- [Prompt] Give the listing again, word for word, and let no picture into it.
Given information section start
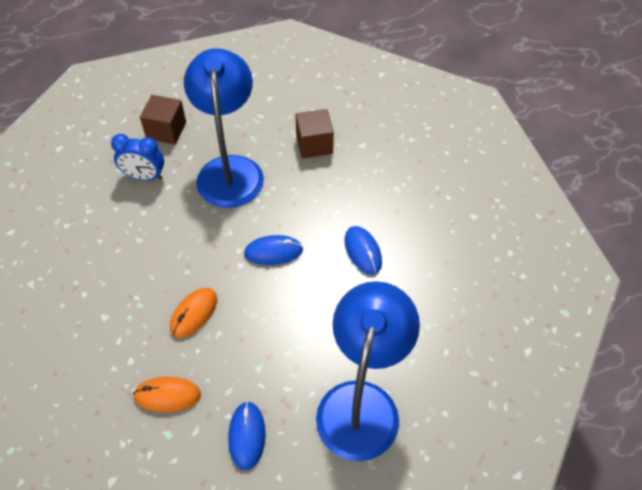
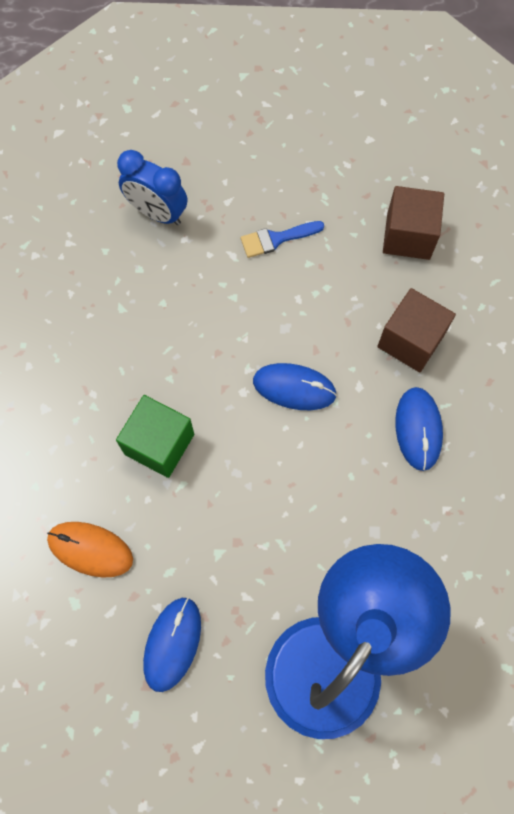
camera: 20 degrees right, 15 degrees up
(166, 130) = (208, 148): brown cube -> brown cube (410, 341)
(194, 313) = (159, 444): orange mouse -> green cube
(230, 169) = (276, 239): blue lamp -> blue brush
Given information section end
- [Answer section]
camera: 20 degrees right, 15 degrees up
(166, 130) = (208, 148): brown cube -> brown cube (410, 341)
(194, 313) = (159, 444): orange mouse -> green cube
(230, 169) = (276, 239): blue lamp -> blue brush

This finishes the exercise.